- Work instruction
Copy out each line of the data below in which "DRIVER" appears.

Records from a collection
- - -
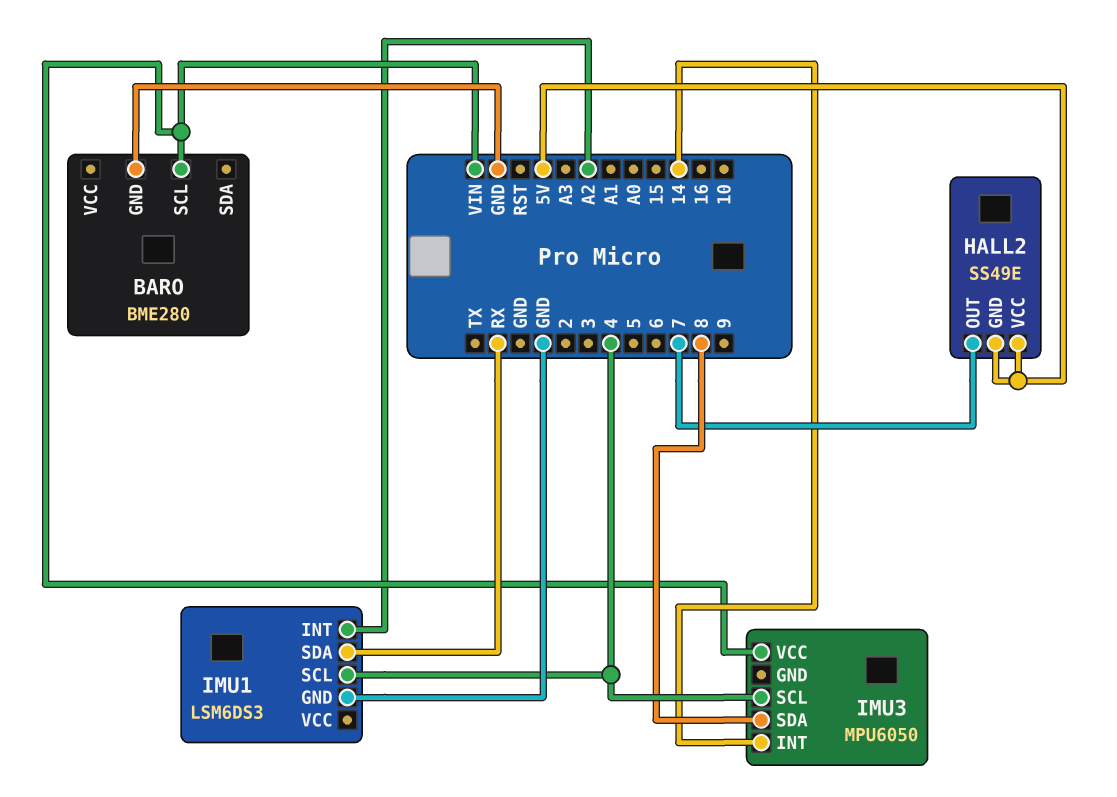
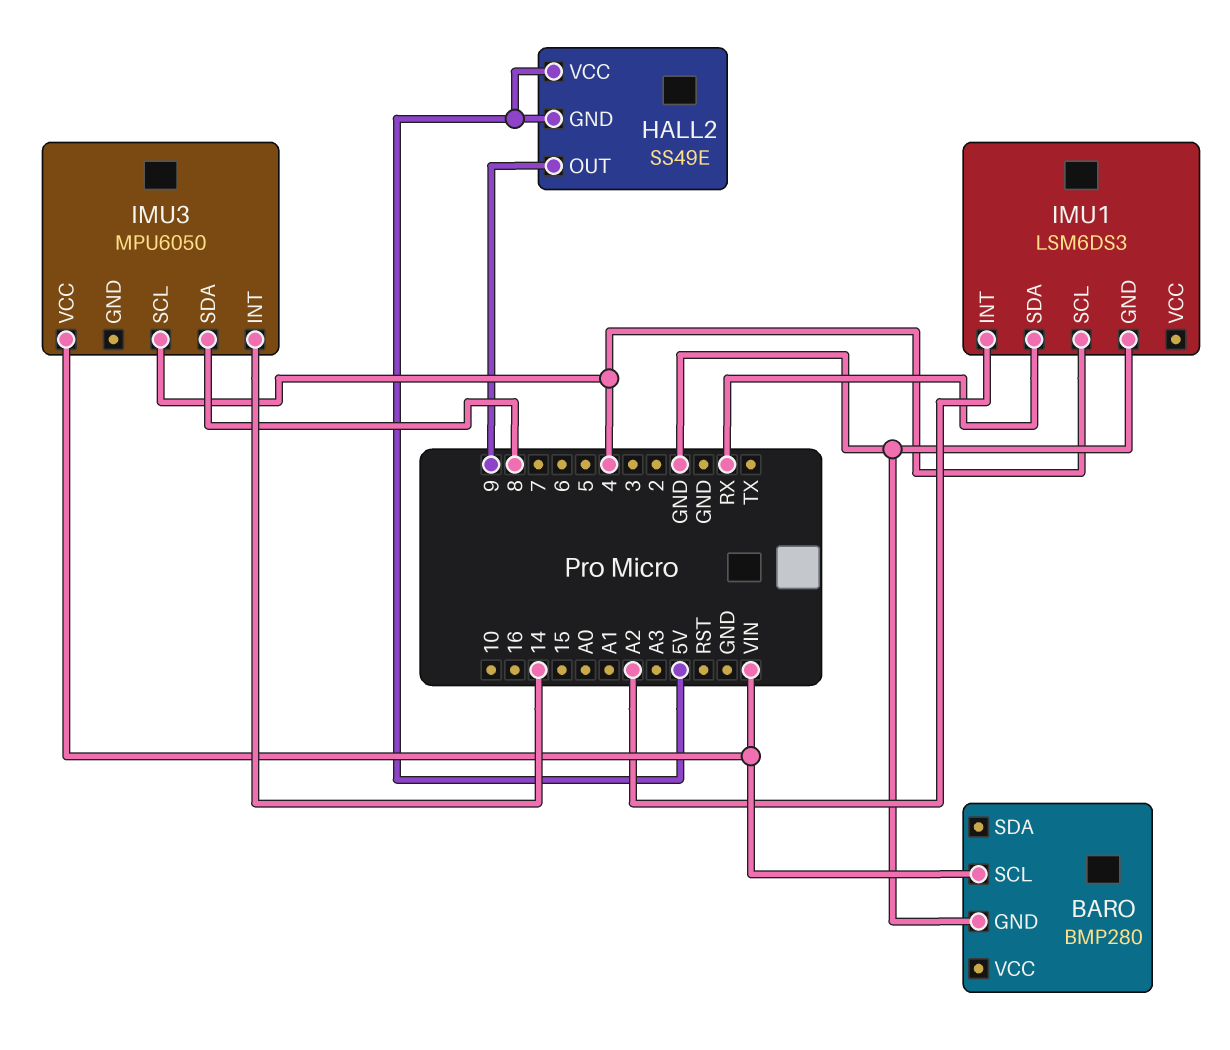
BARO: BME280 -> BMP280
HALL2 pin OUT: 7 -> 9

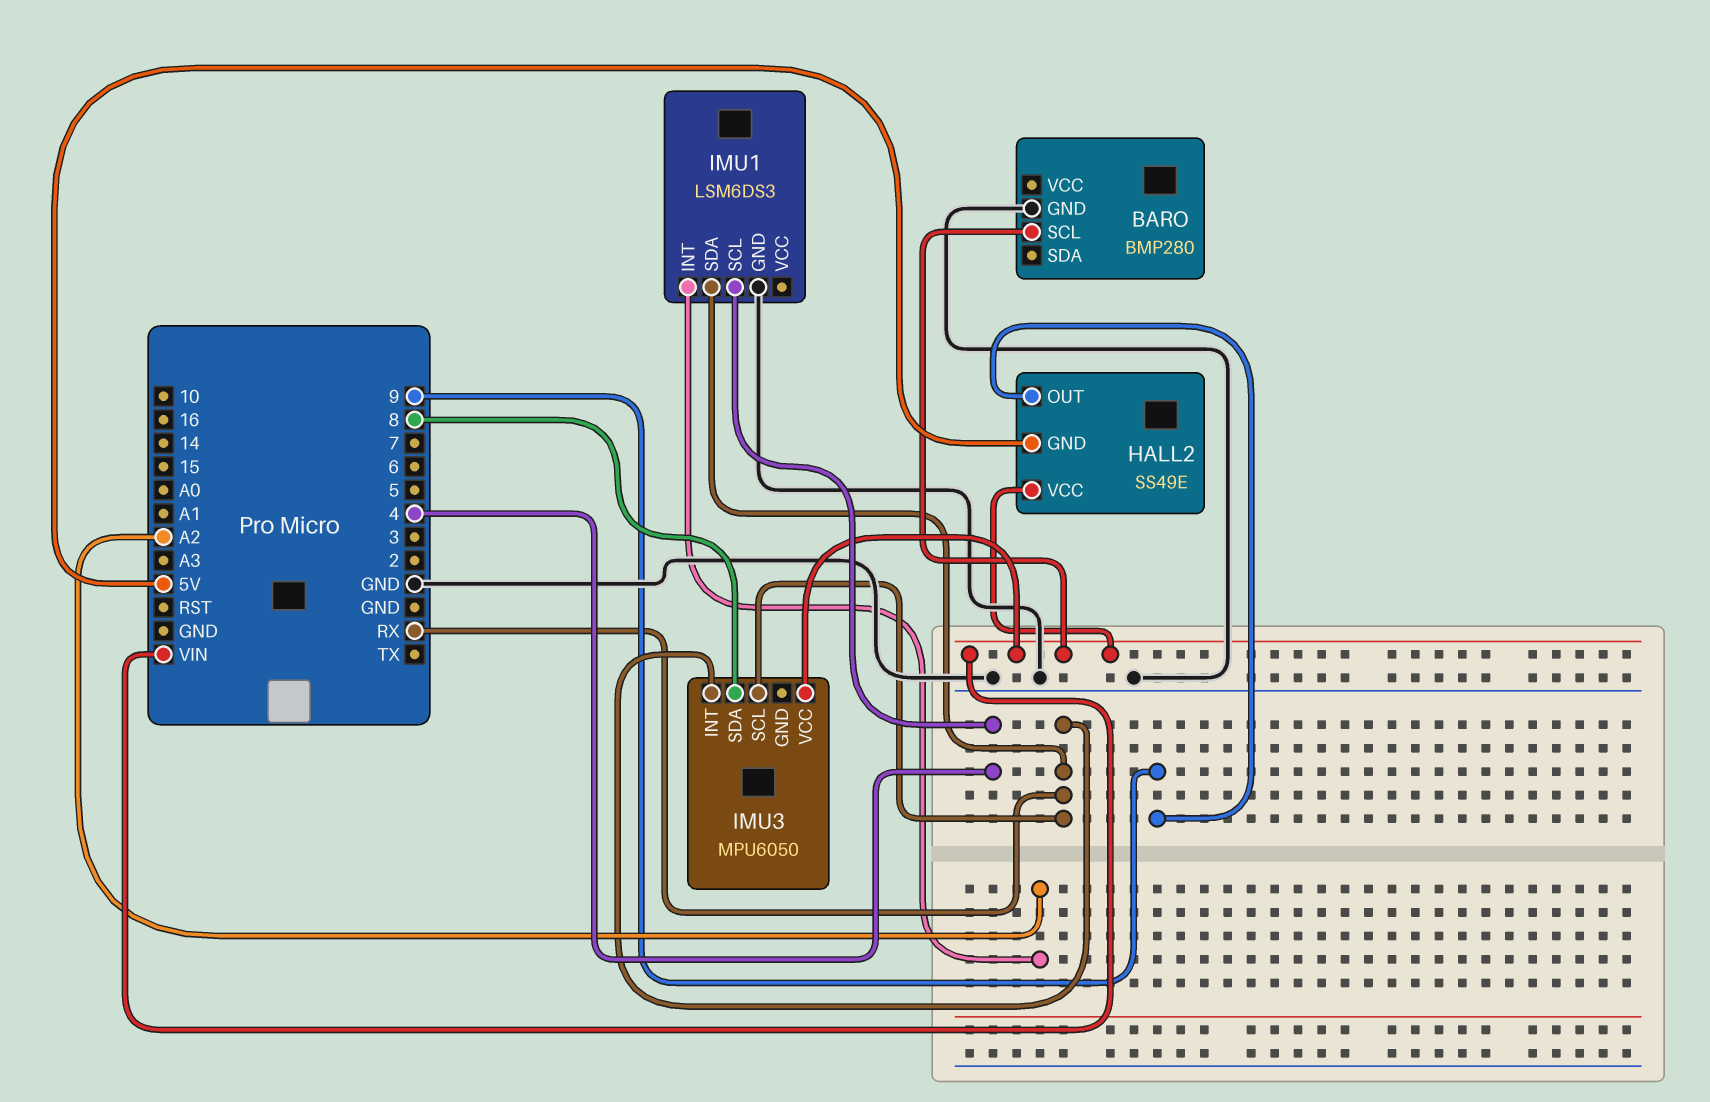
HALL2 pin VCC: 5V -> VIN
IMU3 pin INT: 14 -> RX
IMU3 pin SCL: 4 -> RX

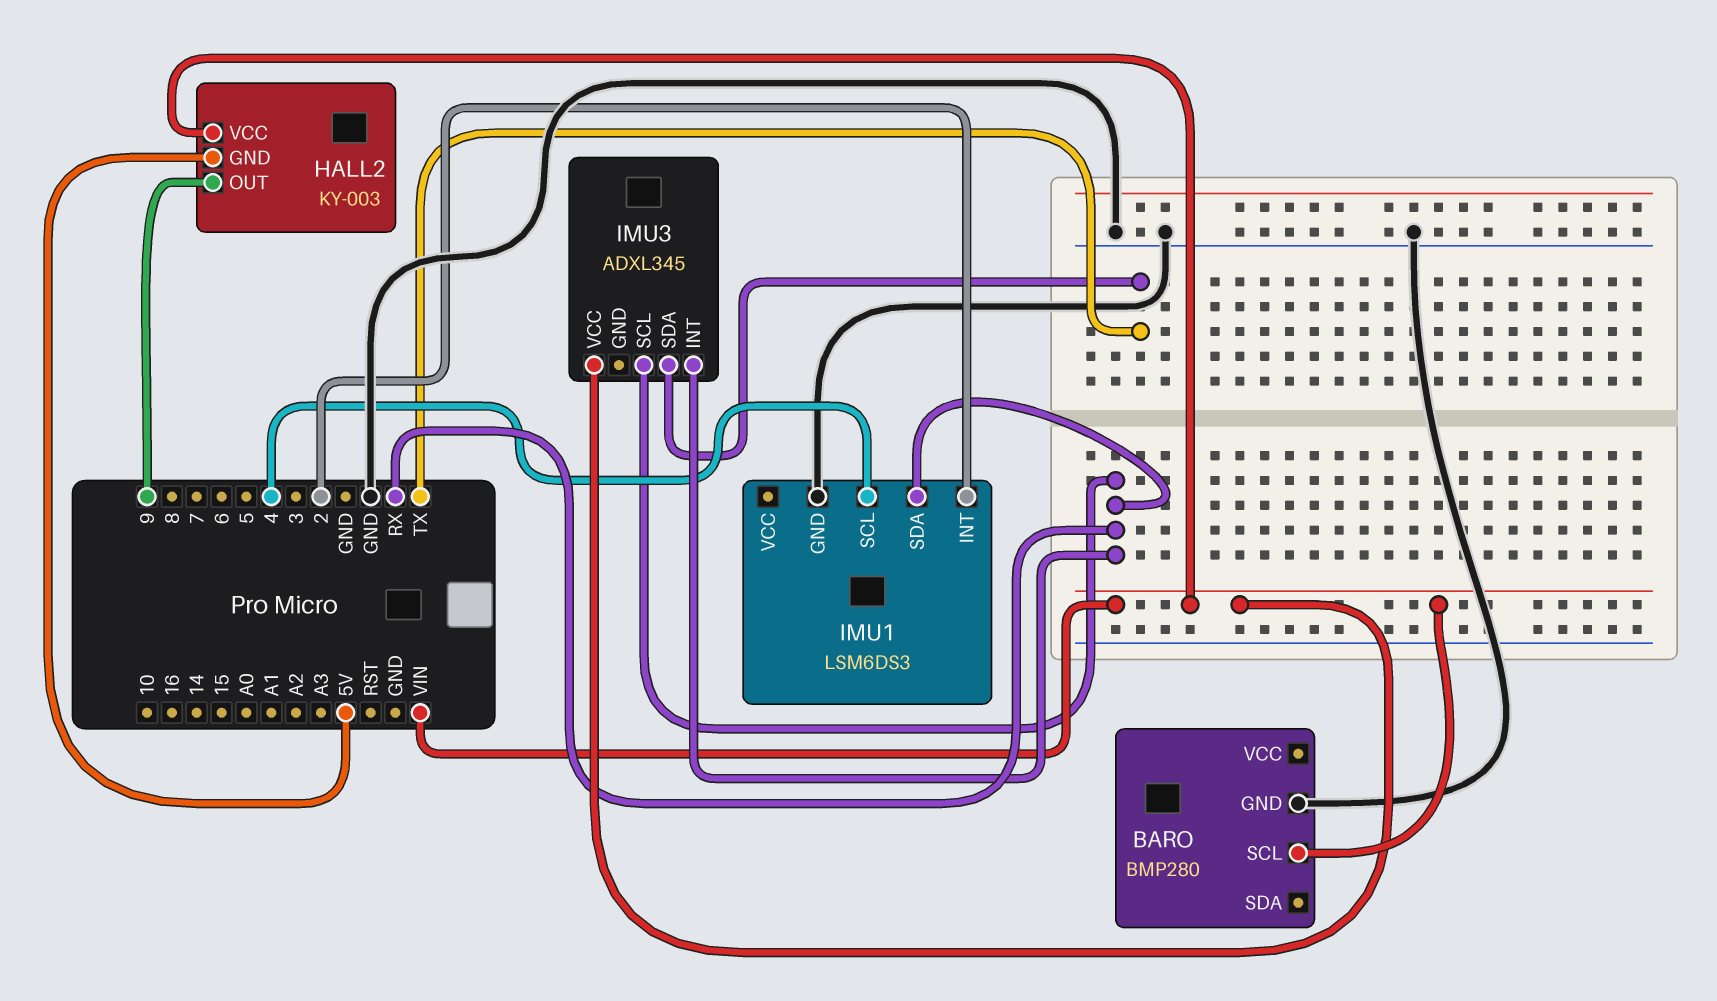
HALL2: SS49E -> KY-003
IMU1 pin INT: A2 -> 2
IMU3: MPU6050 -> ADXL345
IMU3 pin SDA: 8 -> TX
- - -
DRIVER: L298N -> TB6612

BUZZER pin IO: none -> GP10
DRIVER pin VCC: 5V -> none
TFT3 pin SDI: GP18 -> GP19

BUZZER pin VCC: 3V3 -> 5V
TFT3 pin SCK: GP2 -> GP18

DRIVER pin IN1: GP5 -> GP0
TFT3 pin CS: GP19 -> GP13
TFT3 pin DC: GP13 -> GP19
- - -
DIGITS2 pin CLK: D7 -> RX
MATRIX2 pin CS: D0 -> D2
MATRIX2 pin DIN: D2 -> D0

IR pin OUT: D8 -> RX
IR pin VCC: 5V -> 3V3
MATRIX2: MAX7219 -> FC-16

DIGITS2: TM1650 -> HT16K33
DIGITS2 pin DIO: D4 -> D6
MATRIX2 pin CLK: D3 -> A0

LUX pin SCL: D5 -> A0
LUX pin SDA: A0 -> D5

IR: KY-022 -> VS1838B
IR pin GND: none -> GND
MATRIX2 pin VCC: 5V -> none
- - -
- Answer
DRIVER: L298N -> TB6612
DRIVER pin VCC: 5V -> none
DRIVER pin IN1: GP5 -> GP0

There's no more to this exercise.